─── RECORDS PROVIDED ───

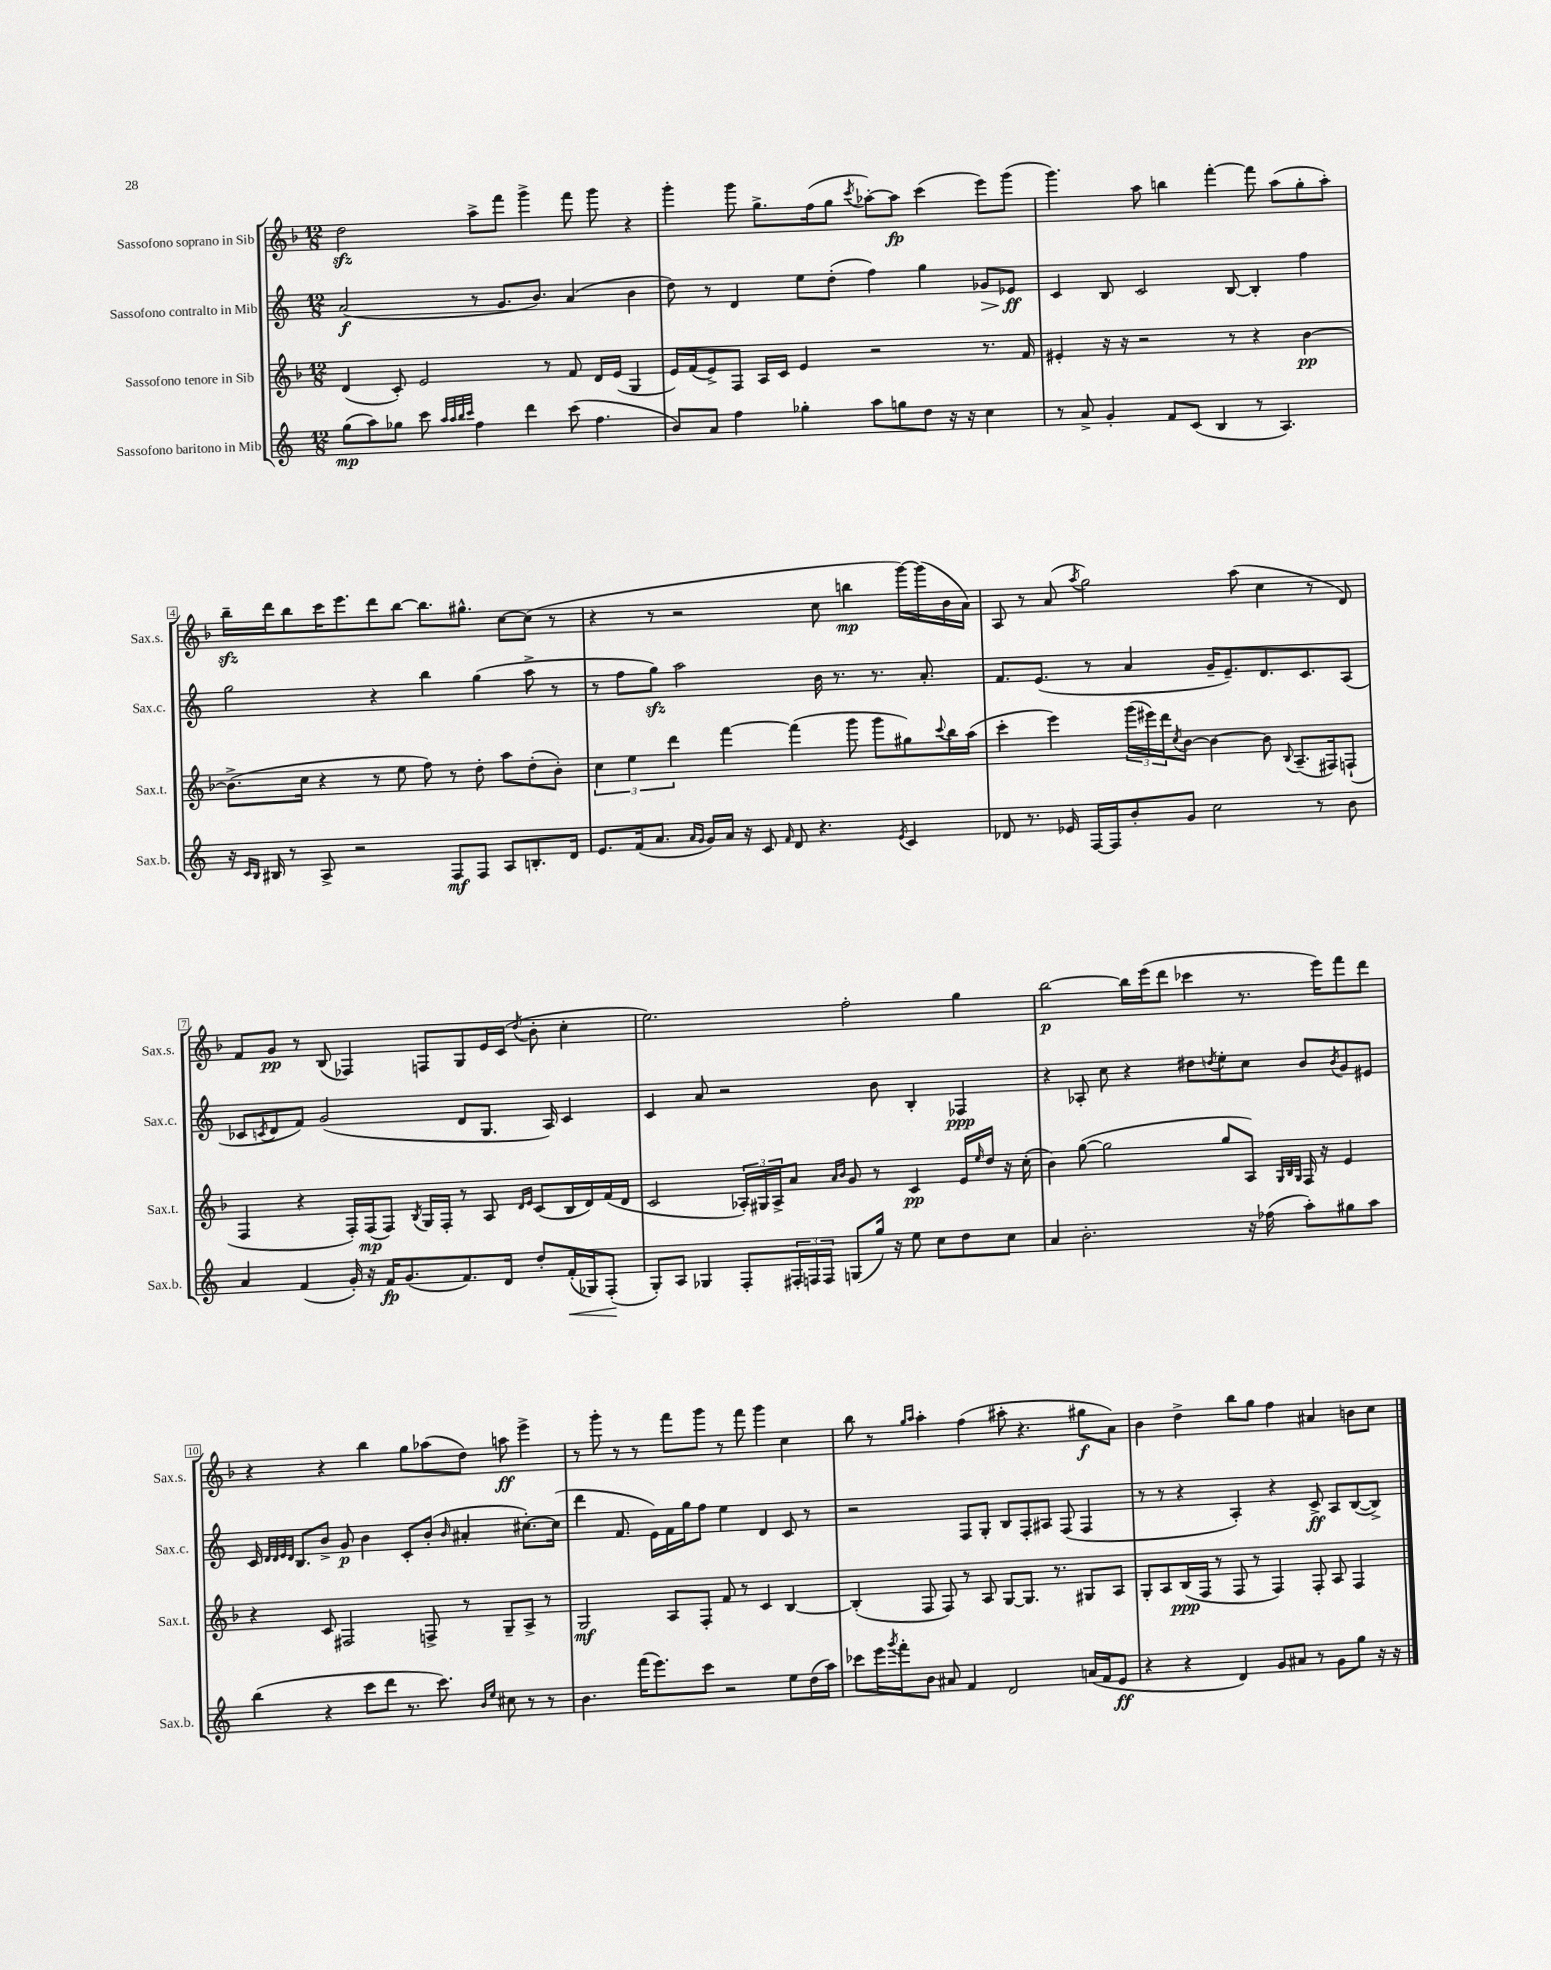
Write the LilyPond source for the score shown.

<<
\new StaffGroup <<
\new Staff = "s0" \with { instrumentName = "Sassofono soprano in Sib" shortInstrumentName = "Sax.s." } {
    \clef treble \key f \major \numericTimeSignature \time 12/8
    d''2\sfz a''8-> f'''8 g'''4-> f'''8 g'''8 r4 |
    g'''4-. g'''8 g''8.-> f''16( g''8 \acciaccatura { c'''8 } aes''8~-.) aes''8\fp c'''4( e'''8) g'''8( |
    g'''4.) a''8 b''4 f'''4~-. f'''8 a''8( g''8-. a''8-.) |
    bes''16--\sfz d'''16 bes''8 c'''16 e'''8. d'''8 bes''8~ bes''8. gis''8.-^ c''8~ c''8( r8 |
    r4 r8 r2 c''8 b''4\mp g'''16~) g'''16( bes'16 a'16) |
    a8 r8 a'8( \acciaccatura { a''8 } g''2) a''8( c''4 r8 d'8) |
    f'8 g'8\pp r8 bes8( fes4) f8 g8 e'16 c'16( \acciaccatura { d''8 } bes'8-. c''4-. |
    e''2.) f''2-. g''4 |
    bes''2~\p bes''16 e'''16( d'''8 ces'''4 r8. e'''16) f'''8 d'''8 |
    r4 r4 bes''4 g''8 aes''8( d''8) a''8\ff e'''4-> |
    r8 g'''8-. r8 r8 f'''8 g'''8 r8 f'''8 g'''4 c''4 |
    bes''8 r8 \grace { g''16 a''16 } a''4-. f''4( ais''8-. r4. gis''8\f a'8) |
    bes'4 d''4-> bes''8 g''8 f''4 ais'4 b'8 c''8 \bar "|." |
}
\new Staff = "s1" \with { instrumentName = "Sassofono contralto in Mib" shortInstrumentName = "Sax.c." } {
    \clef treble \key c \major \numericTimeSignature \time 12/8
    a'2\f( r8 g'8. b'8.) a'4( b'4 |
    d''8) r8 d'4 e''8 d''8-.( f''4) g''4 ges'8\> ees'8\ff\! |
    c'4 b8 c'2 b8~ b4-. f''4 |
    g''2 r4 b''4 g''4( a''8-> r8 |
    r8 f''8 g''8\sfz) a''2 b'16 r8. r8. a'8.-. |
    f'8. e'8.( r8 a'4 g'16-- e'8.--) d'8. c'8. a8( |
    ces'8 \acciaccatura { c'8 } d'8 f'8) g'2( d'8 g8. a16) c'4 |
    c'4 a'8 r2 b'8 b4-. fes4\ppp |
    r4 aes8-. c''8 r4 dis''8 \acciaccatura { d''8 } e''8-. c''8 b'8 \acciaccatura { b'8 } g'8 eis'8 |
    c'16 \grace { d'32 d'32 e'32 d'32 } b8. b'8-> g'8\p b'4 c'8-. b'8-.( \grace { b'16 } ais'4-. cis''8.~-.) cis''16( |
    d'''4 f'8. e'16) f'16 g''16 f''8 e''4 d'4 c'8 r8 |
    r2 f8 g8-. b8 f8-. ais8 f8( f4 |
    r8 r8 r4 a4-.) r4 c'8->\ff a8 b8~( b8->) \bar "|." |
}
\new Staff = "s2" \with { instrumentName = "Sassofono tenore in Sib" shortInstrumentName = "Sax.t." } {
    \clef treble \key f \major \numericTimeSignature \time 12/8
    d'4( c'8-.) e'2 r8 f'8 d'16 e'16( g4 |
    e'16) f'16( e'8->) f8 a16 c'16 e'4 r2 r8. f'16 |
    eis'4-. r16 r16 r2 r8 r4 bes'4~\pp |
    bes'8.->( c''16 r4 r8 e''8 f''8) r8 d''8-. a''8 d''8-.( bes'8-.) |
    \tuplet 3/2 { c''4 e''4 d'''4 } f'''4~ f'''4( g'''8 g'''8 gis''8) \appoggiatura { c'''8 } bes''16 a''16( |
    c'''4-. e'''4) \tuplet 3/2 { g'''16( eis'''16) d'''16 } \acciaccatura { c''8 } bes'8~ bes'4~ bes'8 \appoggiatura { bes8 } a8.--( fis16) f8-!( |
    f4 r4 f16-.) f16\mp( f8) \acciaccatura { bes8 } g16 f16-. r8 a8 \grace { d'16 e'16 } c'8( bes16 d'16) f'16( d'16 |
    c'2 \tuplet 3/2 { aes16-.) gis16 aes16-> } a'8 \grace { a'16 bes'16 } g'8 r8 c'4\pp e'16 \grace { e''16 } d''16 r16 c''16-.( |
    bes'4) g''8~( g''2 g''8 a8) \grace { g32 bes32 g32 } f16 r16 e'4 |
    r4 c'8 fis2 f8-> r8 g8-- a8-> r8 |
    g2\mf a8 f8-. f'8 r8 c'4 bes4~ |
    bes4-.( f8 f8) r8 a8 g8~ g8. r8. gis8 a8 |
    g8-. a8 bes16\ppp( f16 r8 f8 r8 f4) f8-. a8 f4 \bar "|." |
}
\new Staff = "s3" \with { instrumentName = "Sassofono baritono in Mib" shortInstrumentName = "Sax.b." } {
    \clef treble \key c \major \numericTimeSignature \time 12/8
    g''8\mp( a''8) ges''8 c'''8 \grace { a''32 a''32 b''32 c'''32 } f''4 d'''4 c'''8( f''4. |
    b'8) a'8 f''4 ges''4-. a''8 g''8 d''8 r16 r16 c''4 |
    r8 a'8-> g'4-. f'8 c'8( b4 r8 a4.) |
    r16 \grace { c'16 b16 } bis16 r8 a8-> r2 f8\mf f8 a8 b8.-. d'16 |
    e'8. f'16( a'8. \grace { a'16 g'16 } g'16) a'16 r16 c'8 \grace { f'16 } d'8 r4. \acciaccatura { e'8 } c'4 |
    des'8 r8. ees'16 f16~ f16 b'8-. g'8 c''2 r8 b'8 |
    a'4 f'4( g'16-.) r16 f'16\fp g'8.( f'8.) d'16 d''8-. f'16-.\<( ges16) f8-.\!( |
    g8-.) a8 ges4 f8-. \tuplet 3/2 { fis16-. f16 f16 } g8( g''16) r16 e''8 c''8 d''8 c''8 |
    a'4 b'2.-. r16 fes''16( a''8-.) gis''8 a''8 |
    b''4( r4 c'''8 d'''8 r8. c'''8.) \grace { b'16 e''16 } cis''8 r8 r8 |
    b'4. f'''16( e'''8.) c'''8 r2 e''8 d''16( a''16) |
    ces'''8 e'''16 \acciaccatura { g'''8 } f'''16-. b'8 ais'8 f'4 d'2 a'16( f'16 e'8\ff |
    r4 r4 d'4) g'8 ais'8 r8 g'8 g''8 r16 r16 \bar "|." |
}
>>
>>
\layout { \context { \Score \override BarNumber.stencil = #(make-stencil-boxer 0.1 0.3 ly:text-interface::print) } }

───

Count the lines in the listing above that contain the string "appoggiatura". Reply with the number alone.

- RESULT FOR THIS TASK
2